### EXTRACTED DATA ###

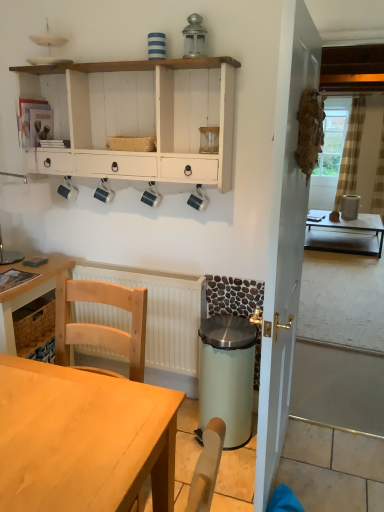
You are a GUI agent. You are given a task and a screenshot of the screen. Output one action in this format:
    pyautogui.click(x=<x>, y=<y>)
    Task: Click on the free location to the left of metallic lantern at upper center
    
    Given the screenshot: What is the action you would take?
    162,65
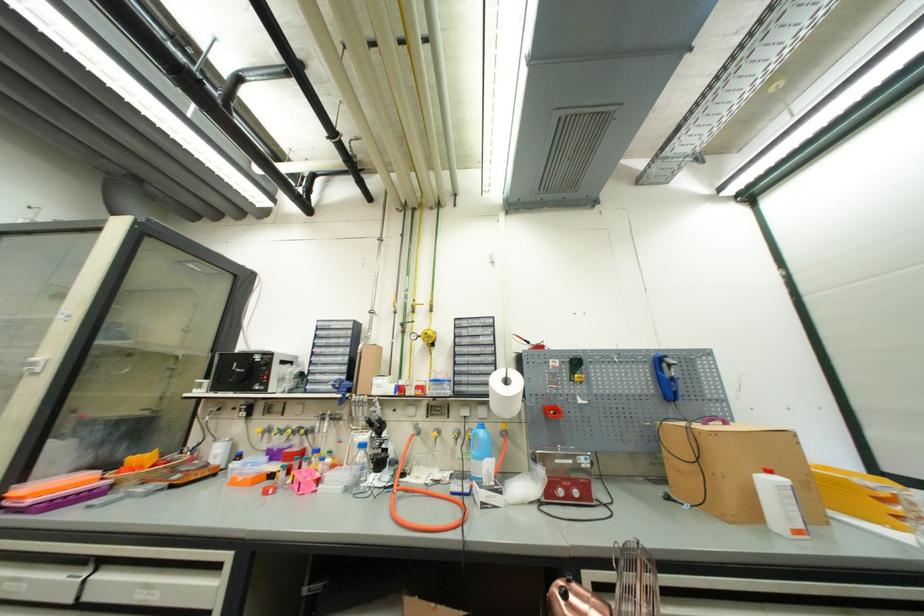
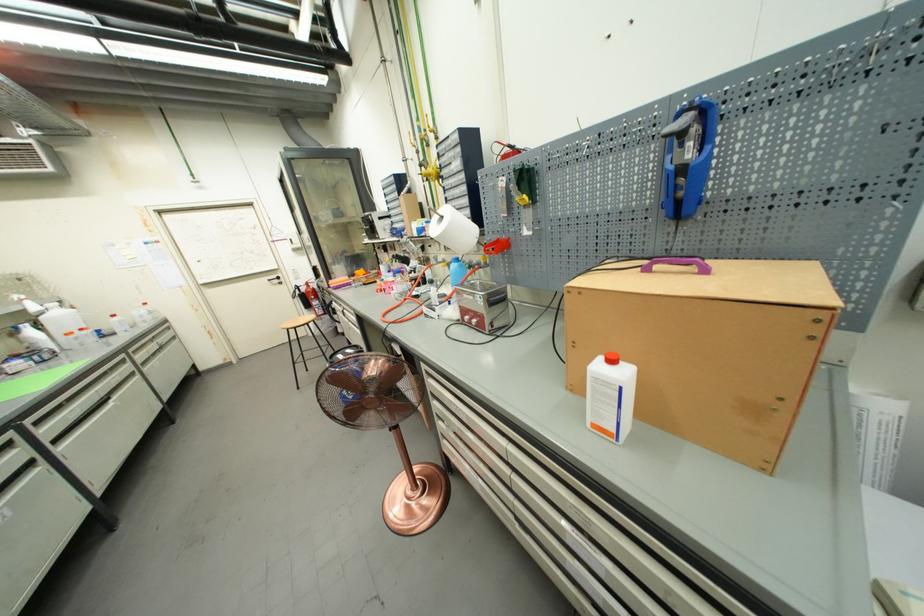
Where in the second image is the point corresponding to point (775, 474) from the first image?

(617, 363)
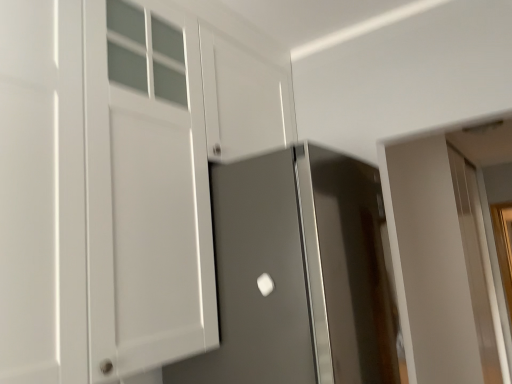
This screenshot has height=384, width=512. What do you see at coordinates (265, 284) in the screenshot?
I see `white glossy door handle at center` at bounding box center [265, 284].

What is the approximate width of white matte cabinet at left?

white matte cabinet at left is 13.46 inches in width.

The width and height of the screenshot is (512, 384). Find the location of `white glossy door at right, which is the second door in front-to-back order`. white glossy door at right, which is the second door in front-to-back order is located at coordinates 429,263.

This screenshot has height=384, width=512. What do you see at coordinates (429, 263) in the screenshot?
I see `white glossy door at right, the 1th door positioned from the right` at bounding box center [429, 263].

You are a GUI agent. You are given a task and a screenshot of the screen. Output one action in this format:
    pyautogui.click(x=<x>, y=<y>)
    Task: Click on the white glossy door handle at center
    This screenshot has height=384, width=512.
    Given the screenshot: What is the action you would take?
    pyautogui.click(x=265, y=284)

Is satin gray door at center, which is the second door from back to front, at the right side of white glossy door handle at center?

Yes.

Is satin gray door at center, the second door from the right, situated inside white glossy door handle at center or outside?

satin gray door at center, the second door from the right, is not inside white glossy door handle at center, it's outside.

Is point (314, 380) positioned after point (271, 277)?

No, (314, 380) is closer to viewer.

Is satin gray door at center, which is the second door from back to front, wider than white glossy door handle at center?

Correct, the width of satin gray door at center, which is the second door from back to front, exceeds that of white glossy door handle at center.

Considering the relative sizes of white glossy door at right, the 1th door positioned from the right, and white matte cabinet at left in the image provided, is white glossy door at right, the 1th door positioned from the right, smaller than white matte cabinet at left?

Actually, white glossy door at right, the 1th door positioned from the right, might be larger than white matte cabinet at left.

Does white glossy door at right, which is the second door in front-to-back order, have a greater height compared to white matte cabinet at left?

Indeed, white glossy door at right, which is the second door in front-to-back order, has a greater height compared to white matte cabinet at left.

Is white glossy door at right, which is the second door in front-to-back order, looking in the opposite direction of white matte cabinet at left?

No, white glossy door at right, which is the second door in front-to-back order, is not facing away from white matte cabinet at left.

Between satin gray door at center, which is the second door from back to front, and white glossy door at right, the 1th door positioned from the back, which one has smaller width?

Thinner between the two is satin gray door at center, which is the second door from back to front.

How far apart are satin gray door at center, positioned as the first door in front-to-back order, and white glossy door at right, which is the second door in front-to-back order?

satin gray door at center, positioned as the first door in front-to-back order, and white glossy door at right, which is the second door in front-to-back order, are 2.00 meters apart from each other.

Which is more to the left, satin gray door at center, the second door from the right, or white glossy door at right, the second door from the left?

Positioned to the left is satin gray door at center, the second door from the right.

From the image's perspective, is satin gray door at center, which is the second door from back to front, below white glossy door at right, the 1th door positioned from the back?

Incorrect, from the image's perspective, satin gray door at center, which is the second door from back to front, is higher than white glossy door at right, the 1th door positioned from the back.

Is white matte cabinet at left not close to white glossy door handle at center?

No, there isn't a large distance between white matte cabinet at left and white glossy door handle at center.

Between white matte cabinet at left and white glossy door handle at center, which one has larger size?

Bigger between the two is white matte cabinet at left.

Would you say white glossy door handle at center is part of white matte cabinet at left's contents?

That's incorrect, white glossy door handle at center is not inside white matte cabinet at left.

Consider the image. Who is taller, white matte cabinet at left or white glossy door handle at center?

Standing taller between the two is white matte cabinet at left.

Does white glossy door at right, the 1th door positioned from the back, lie behind satin gray door at center, which is the 1th door from left to right?

That is True.

In the scene shown: Could you measure the distance between white glossy door at right, the 1th door positioned from the back, and satin gray door at center, the second door from the right?

They are 2.00 meters apart.

Is white glossy door at right, the second door from the left, thinner than satin gray door at center, which is the second door from back to front?

No, white glossy door at right, the second door from the left, is not thinner than satin gray door at center, which is the second door from back to front.

Consider the image. Considering the relative positions of white glossy door at right, the second door from the left, and satin gray door at center, the second door from the right, in the image provided, is white glossy door at right, the second door from the left, to the right of satin gray door at center, the second door from the right, from the viewer's perspective?

Yes, white glossy door at right, the second door from the left, is to the right of satin gray door at center, the second door from the right.

Is white matte cabinet at left bigger than white glossy door at right, the second door from the left?

No.

From the image's perspective, does white matte cabinet at left appear lower than white glossy door at right, the 1th door positioned from the back?

Actually, white matte cabinet at left appears above white glossy door at right, the 1th door positioned from the back, in the image.

Is white matte cabinet at left not inside white glossy door at right, the 1th door positioned from the back?

white matte cabinet at left is positioned outside white glossy door at right, the 1th door positioned from the back.

Does white matte cabinet at left have a greater height compared to white glossy door at right, the 1th door positioned from the back?

In fact, white matte cabinet at left may be shorter than white glossy door at right, the 1th door positioned from the back.

From the picture: Is white glossy door handle at center taller than white glossy door at right, the 1th door positioned from the right?

No.

Identify the location of the 2nd door positioned below the white glossy door handle at center (from the image's perspective). (429, 263).

From a real-world perspective, is white glossy door handle at center positioned over white glossy door at right, which is the second door in front-to-back order, based on gravity?

Yes.

Locate an element on the screen. door handle that is on the left side of satin gray door at center, positioned as the first door in front-to-back order is located at coordinates (265, 284).

The height and width of the screenshot is (384, 512). In order to click on cabinetry that appears above the white glossy door at right, the 1th door positioned from the back (from the image's perspective) in this screenshot , I will do `click(120, 176)`.

Based on their spatial positions, is white matte cabinet at left or white glossy door handle at center closer to white glossy door at right, which is the second door in front-to-back order?

Based on the image, white glossy door handle at center appears to be nearer to white glossy door at right, which is the second door in front-to-back order.

Looking at this image, when comparing their distances from white glossy door at right, the second door from the left, does white matte cabinet at left or satin gray door at center, which is the 1th door from left to right, seem closer?

satin gray door at center, which is the 1th door from left to right, is closer to white glossy door at right, the second door from the left.

Looking at the image, which one is located further to white glossy door handle at center, white matte cabinet at left or satin gray door at center, which is the 1th door from left to right?

white matte cabinet at left lies further to white glossy door handle at center than the other object.

When comparing their distances from satin gray door at center, which is the second door from back to front, does white matte cabinet at left or white glossy door handle at center seem closer?

Among the two, white glossy door handle at center is located nearer to satin gray door at center, which is the second door from back to front.

Based on their spatial positions, is white matte cabinet at left or white glossy door at right, the second door from the left, closer to satin gray door at center, positioned as the first door in front-to-back order?

The object closer to satin gray door at center, positioned as the first door in front-to-back order, is white matte cabinet at left.

Considering their positions, is white glossy door handle at center positioned closer to white glossy door at right, the 1th door positioned from the right, than satin gray door at center, positioned as the first door in front-to-back order?

satin gray door at center, positioned as the first door in front-to-back order.

From the image, which object appears to be nearer to white glossy door handle at center, white glossy door at right, which is the second door in front-to-back order, or satin gray door at center, positioned as the first door in front-to-back order?

satin gray door at center, positioned as the first door in front-to-back order, lies closer to white glossy door handle at center than the other object.

From the image, which object appears to be farther from satin gray door at center, which is the 1th door from left to right, white glossy door at right, the 1th door positioned from the right, or white glossy door handle at center?

Among the two, white glossy door at right, the 1th door positioned from the right, is located further to satin gray door at center, which is the 1th door from left to right.

Where is `door handle situated between white matte cabinet at left and white glossy door at right, the 1th door positioned from the right, from left to right`? door handle situated between white matte cabinet at left and white glossy door at right, the 1th door positioned from the right, from left to right is located at coordinates (265, 284).

Where is `door situated between white glossy door handle at center and white glossy door at right, which is the second door in front-to-back order, from left to right`? door situated between white glossy door handle at center and white glossy door at right, which is the second door in front-to-back order, from left to right is located at coordinates [x=298, y=273].

Locate an element on the screen. door handle between white matte cabinet at left and satin gray door at center, which is the 1th door from left to right, in the horizontal direction is located at coordinates (265, 284).

Locate an element on the screen. Image resolution: width=512 pixels, height=384 pixels. door situated between white matte cabinet at left and white glossy door at right, the second door from the left, from left to right is located at coordinates (298, 273).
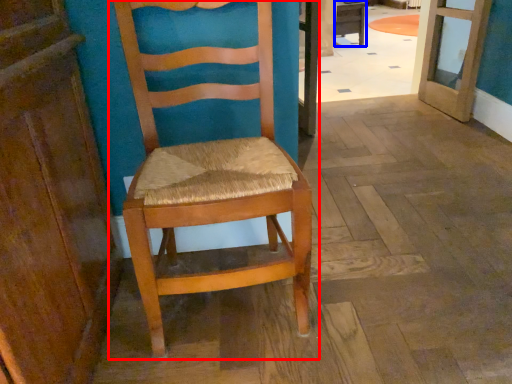
Question: Which point is closer to the camera, chair (highlighted by a red box) or table (highlighted by a blue box)?

Choices:
 (A) chair
 (B) table

Answer: (A)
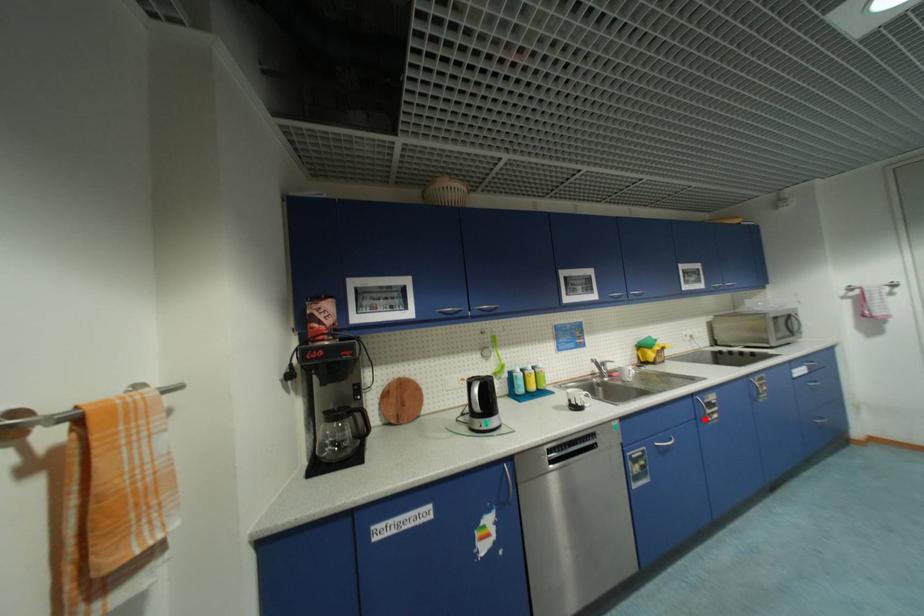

###

WORK INSTRUCTIONS: Quote word for word every line from the start of the entries through the line containing "center [429, 263].", including that line, and leave out the pictures.

RESULT BELOW:
You are a GUI agent. You are given a task and a screenshot of the screen. Output one action in this format:
    pyautogui.click(x=<x>, y=<y>)
    Task: Click on the free location to the left of metallic lantern at upper center
    
    Given the screenshot: What is the action you would take?
    162,65
Where in the second image is the point corresponding to point (775, 474) from the first image?

(617, 363)
This screenshot has height=384, width=512. What do you see at coordinates (265, 284) in the screenshot?
I see `white glossy door handle at center` at bounding box center [265, 284].

What is the approximate width of white matte cabinet at left?

white matte cabinet at left is 13.46 inches in width.

The width and height of the screenshot is (512, 384). Find the location of `white glossy door at right, which is the second door in front-to-back order`. white glossy door at right, which is the second door in front-to-back order is located at coordinates 429,263.

This screenshot has height=384, width=512. What do you see at coordinates (429, 263) in the screenshot?
I see `white glossy door at right, the 1th door positioned from the right` at bounding box center [429, 263].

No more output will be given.